*WHAT IS EXPECTED:* Retype, exactly and only, each line from the one containing "red brick B9:D9 level 1 -> none" to the end of the records below.

*PROVIDED ENTRIES:*
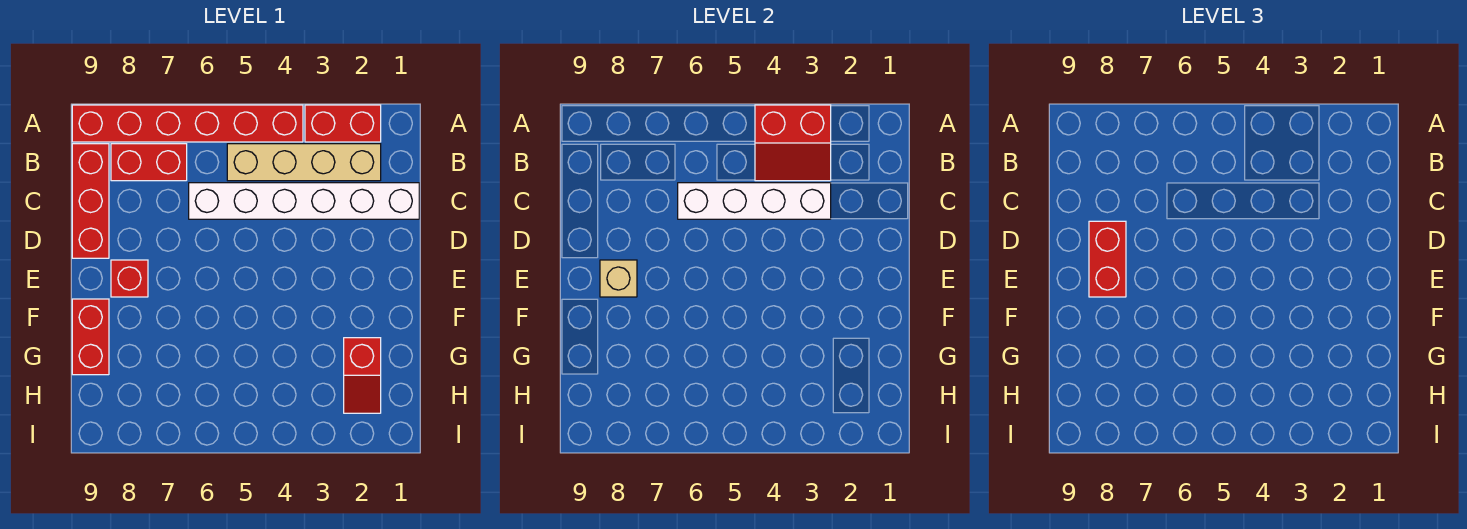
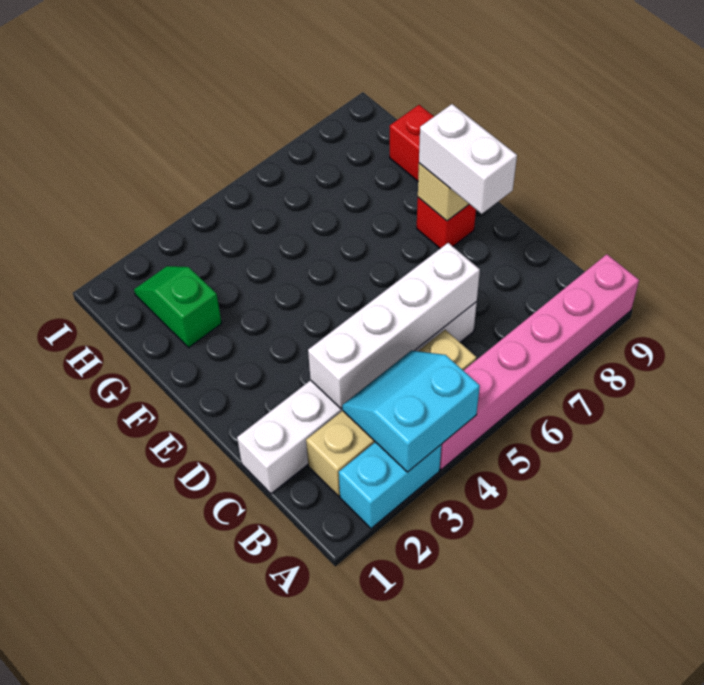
red brick A2:A3 level 1 -> cyan brick A2:A3 level 1
red slope A3:B4 level 2 top A -> cyan slope A3:B4 level 2 top A
red brick A4:A9 level 1 -> pink brick A4:A9 level 1
red brick B7:B8 level 1 -> none
red brick B9:D9 level 1 -> none
red brick D8:E8 level 3 -> white brick D8:E8 level 3
red slope G2:H2 level 1 top G -> green slope G2:H2 level 1 top G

*RESPONSE:*
red brick B9:D9 level 1 -> none
red brick D8:E8 level 3 -> white brick D8:E8 level 3
red slope G2:H2 level 1 top G -> green slope G2:H2 level 1 top G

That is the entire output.